▶ **TRY IT**
Pictures should not appear in the copy; the records themselves must be written out exactly.

▶ **STORED DATA**
Content starts

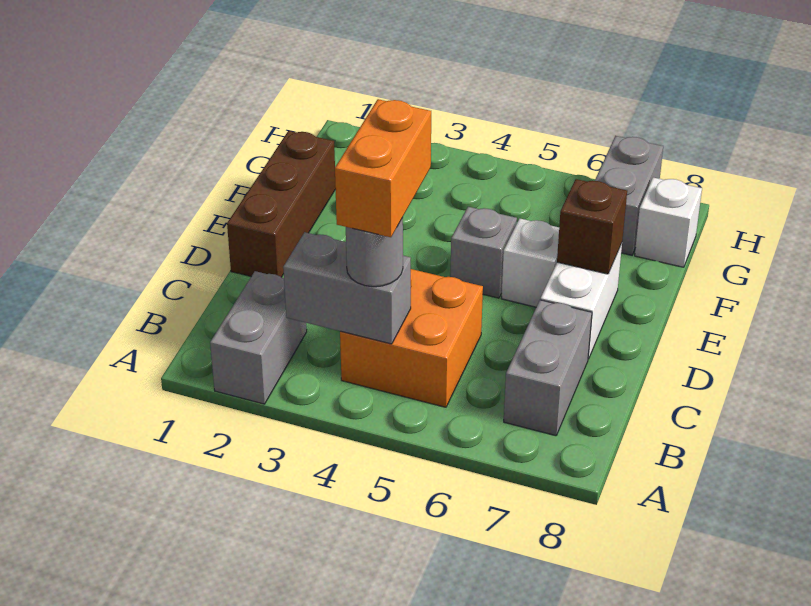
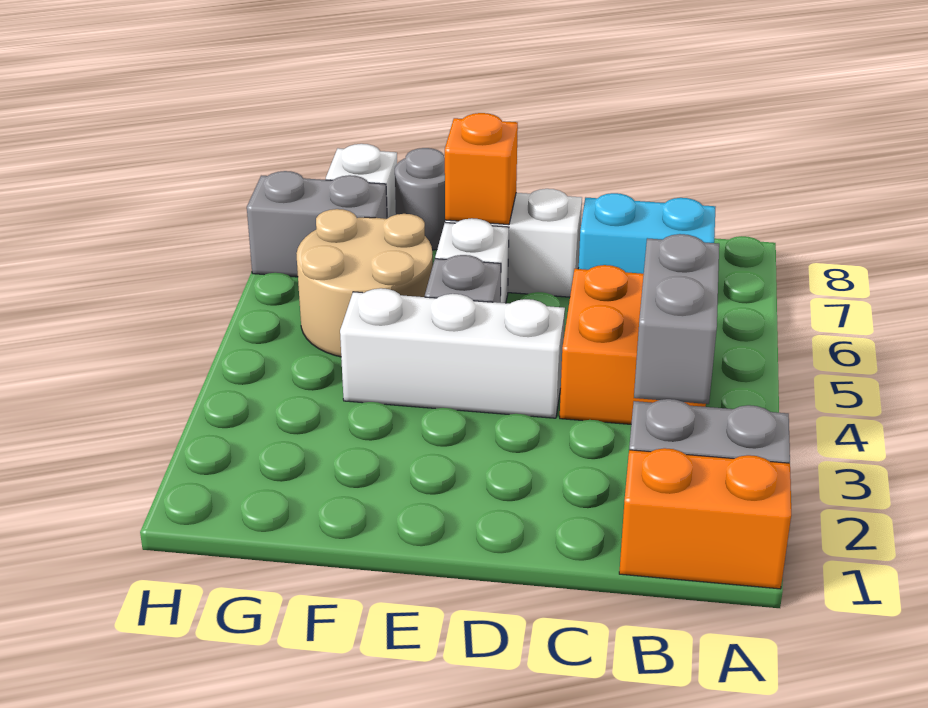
grey 1x1 round brick [346,218,403,287] -> grey 1x1 round brick moved to [395,148,445,250]
orange 1x2 brick [335,99,431,237] -> orange 1x2 brick moved to [619,448,791,589]
grey 1x2 brick [504,300,592,436] -> cyan 1x2 brick [579,193,715,274]
brown 1x3 brick [227,131,336,277] -> none
none -> white 1x3 brick [340,288,565,418]
brown 1x1 brick [557,179,627,274] -> orange 1x1 brick [444,113,518,225]
none -> tan 2x2 round brick [296,209,433,357]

Content ends

▶ **FINAL ANSWER**
grey 1x1 round brick [346,218,403,287] -> grey 1x1 round brick moved to [395,148,445,250]
orange 1x2 brick [335,99,431,237] -> orange 1x2 brick moved to [619,448,791,589]
grey 1x2 brick [504,300,592,436] -> cyan 1x2 brick [579,193,715,274]
brown 1x3 brick [227,131,336,277] -> none
none -> white 1x3 brick [340,288,565,418]
brown 1x1 brick [557,179,627,274] -> orange 1x1 brick [444,113,518,225]
none -> tan 2x2 round brick [296,209,433,357]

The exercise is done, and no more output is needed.